• **TASK OBJECTIVE**: Going down the listing below, print exactly each line from the one with "none -> turquoise trophy [91,156,184,253]" up to and including the one with "black plate [305,439,545,621] -> none", and skip the rest.

• **DATASET EXTRACT**:
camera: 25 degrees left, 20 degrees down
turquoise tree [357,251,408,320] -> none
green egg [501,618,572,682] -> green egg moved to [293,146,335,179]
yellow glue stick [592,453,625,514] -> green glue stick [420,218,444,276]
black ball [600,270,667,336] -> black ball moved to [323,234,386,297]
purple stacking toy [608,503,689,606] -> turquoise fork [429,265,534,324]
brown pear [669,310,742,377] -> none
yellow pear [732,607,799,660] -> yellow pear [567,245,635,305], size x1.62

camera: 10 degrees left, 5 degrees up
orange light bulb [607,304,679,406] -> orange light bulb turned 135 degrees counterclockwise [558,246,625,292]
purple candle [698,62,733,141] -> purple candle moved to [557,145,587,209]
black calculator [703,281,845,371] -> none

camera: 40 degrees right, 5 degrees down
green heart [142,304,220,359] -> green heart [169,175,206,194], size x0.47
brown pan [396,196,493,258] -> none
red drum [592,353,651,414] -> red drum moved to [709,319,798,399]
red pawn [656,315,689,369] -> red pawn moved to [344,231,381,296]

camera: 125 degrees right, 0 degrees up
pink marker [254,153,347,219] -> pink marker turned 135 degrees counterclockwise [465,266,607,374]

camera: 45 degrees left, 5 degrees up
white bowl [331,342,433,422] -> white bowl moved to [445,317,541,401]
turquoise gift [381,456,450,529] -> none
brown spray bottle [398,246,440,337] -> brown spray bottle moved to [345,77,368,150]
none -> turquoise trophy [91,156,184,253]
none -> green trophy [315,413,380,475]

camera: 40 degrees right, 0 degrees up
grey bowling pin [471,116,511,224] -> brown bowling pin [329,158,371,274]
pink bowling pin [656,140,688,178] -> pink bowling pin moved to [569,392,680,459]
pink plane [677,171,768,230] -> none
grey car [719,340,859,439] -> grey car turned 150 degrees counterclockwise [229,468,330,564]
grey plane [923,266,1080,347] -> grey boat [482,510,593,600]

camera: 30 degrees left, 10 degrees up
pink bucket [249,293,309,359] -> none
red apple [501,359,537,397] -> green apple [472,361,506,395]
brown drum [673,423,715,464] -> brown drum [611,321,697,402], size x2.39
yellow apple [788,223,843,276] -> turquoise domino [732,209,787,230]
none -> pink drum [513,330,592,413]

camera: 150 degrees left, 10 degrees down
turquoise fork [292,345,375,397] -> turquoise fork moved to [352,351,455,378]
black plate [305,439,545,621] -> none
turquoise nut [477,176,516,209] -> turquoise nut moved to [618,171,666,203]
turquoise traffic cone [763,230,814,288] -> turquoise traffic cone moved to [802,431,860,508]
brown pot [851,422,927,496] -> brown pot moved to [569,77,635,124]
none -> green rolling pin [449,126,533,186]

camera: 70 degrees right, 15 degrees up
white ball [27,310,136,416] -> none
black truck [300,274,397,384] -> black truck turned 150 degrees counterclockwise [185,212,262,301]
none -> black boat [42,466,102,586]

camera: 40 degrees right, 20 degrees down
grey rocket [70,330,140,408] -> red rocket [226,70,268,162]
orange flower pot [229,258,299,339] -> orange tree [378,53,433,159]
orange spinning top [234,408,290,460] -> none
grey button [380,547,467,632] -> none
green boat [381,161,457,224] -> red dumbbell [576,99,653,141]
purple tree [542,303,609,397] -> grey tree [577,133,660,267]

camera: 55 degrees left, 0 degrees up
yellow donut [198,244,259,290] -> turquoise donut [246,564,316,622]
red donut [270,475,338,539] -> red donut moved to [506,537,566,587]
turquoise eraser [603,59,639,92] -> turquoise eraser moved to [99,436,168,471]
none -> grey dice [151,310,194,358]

• **RESULT FOR THIS EXERCISE**:
none -> turquoise trophy [91,156,184,253]
none -> green trophy [315,413,380,475]

camera: 40 degrees right, 0 degrees up
grey bowling pin [471,116,511,224] -> brown bowling pin [329,158,371,274]
pink bowling pin [656,140,688,178] -> pink bowling pin moved to [569,392,680,459]
pink plane [677,171,768,230] -> none
grey car [719,340,859,439] -> grey car turned 150 degrees counterclockwise [229,468,330,564]
grey plane [923,266,1080,347] -> grey boat [482,510,593,600]

camera: 30 degrees left, 10 degrees up
pink bucket [249,293,309,359] -> none
red apple [501,359,537,397] -> green apple [472,361,506,395]
brown drum [673,423,715,464] -> brown drum [611,321,697,402], size x2.39
yellow apple [788,223,843,276] -> turquoise domino [732,209,787,230]
none -> pink drum [513,330,592,413]

camera: 150 degrees left, 10 degrees down
turquoise fork [292,345,375,397] -> turquoise fork moved to [352,351,455,378]
black plate [305,439,545,621] -> none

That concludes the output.